[YOUR INSTRUCTIONS]: The response consists of the lines from the start of the material below through the line holding "moved | Schüssel", repeated word for word and without pictures.

[RECORDS FOR THIS TASK]:
○ ○ ○ ○ ○ ○ ○
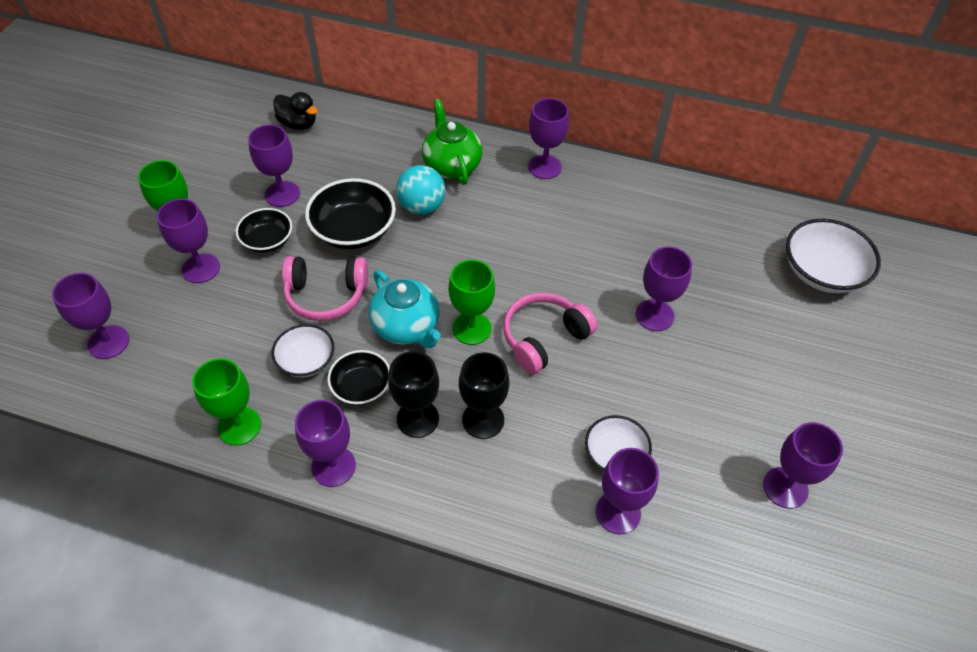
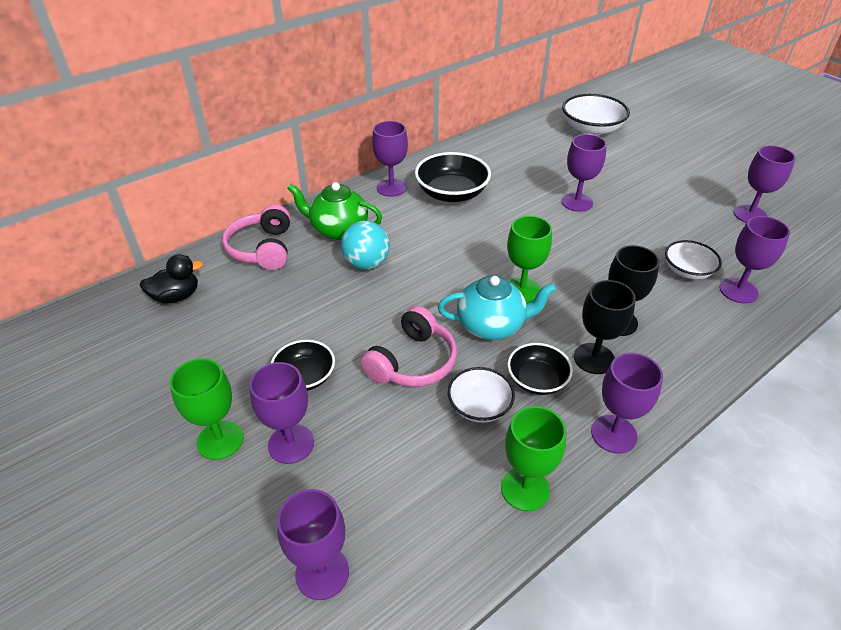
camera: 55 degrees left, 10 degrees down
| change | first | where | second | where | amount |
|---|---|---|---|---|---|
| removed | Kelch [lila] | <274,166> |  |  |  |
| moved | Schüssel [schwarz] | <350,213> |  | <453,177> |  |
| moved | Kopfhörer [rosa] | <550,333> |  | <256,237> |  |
○ ○ ○ ○ ○ ○ ○
[SOLUTION FOR THIS PROBLEM]:
camera: 55 degrees left, 10 degrees down
| change | first | where | second | where | amount |
|---|---|---|---|---|---|
| removed | Kelch [lila] | <274,166> |  |  |  |
| moved | Schüssel [schwarz] | <350,213> |  | <453,177> |  |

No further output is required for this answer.